## [Action item]
In the entries that follow, how many lines include the string "DGND"? The answer is the number only.

## [Input data]
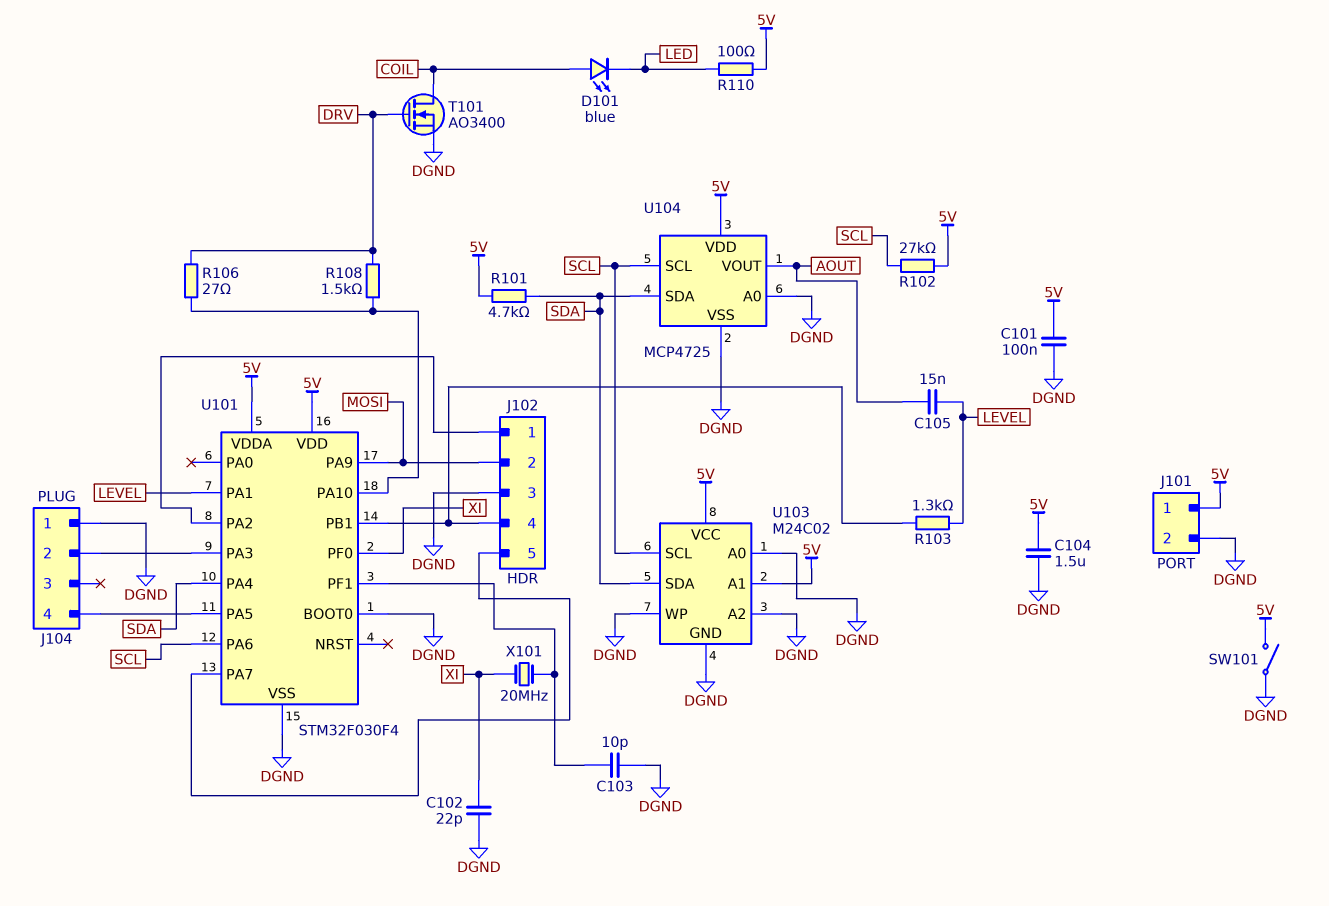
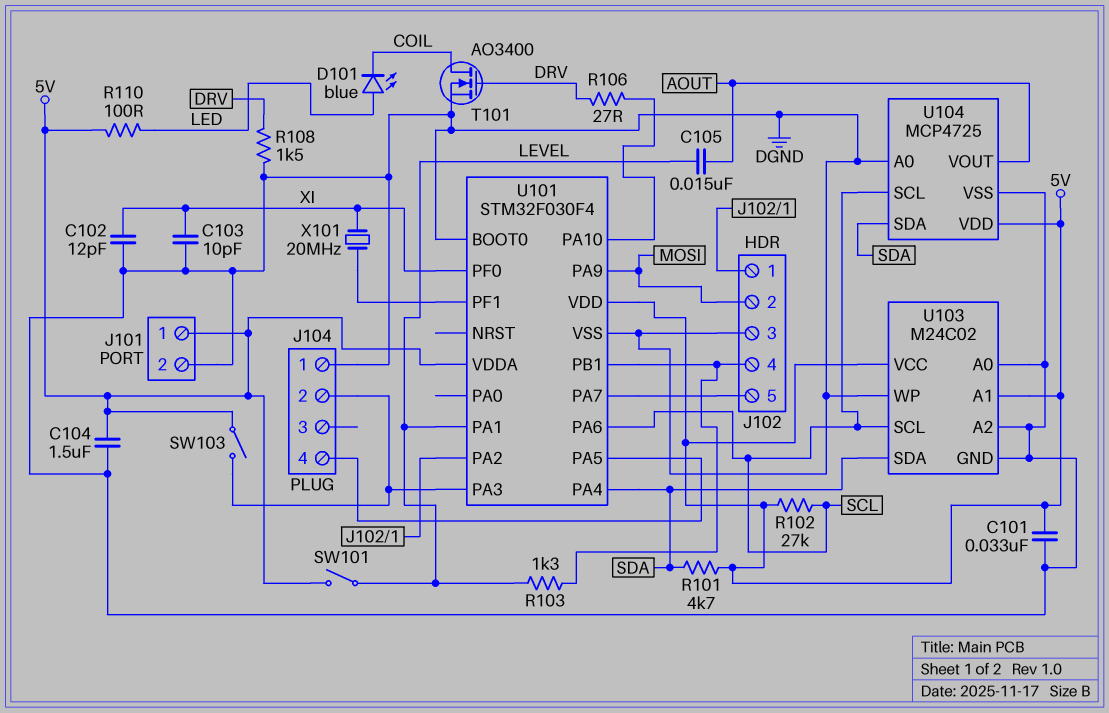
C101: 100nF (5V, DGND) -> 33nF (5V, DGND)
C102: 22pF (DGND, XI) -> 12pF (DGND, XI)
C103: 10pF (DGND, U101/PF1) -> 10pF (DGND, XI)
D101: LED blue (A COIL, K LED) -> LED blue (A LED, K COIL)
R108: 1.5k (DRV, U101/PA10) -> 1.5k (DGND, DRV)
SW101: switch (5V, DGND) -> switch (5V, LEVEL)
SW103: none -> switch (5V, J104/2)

## [Worked solution]
5